▶ _Exercise objective_
In the data beneath this task, how many lines contain "minus"? Answer with the number only.

──────────────────────────────

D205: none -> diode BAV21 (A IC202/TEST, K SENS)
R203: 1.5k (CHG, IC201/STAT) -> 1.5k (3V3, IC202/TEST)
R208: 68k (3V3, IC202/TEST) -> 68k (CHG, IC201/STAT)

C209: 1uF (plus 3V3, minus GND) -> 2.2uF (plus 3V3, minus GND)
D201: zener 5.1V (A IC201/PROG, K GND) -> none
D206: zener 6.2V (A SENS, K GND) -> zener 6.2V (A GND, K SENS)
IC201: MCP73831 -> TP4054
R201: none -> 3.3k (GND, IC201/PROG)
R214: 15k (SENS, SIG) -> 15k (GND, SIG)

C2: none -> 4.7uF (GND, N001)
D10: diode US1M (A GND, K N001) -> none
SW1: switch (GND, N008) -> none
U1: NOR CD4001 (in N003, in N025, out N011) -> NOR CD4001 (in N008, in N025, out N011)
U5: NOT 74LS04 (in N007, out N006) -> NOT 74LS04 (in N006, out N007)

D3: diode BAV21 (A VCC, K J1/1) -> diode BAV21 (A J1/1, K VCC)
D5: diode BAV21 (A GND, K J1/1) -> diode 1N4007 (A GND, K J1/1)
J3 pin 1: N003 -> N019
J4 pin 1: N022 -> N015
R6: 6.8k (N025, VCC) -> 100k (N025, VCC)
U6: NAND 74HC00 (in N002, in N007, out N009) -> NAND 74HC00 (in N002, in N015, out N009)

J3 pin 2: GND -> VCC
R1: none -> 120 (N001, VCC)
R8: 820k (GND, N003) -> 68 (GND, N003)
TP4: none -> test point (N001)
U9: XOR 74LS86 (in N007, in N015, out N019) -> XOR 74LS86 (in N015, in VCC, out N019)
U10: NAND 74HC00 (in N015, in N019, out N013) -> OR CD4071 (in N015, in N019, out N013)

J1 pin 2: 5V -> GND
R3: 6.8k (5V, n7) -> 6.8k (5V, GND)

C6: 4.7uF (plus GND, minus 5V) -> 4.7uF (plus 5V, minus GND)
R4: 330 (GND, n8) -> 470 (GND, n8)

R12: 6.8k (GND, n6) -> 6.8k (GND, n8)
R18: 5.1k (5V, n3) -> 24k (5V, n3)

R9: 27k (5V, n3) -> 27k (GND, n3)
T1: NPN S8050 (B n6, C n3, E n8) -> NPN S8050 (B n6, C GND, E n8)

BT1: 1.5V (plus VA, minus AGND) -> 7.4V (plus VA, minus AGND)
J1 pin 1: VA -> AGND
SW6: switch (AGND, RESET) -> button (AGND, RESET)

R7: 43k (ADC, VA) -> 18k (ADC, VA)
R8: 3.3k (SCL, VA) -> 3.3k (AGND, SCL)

──────────────────────────────

▶ _Result_
3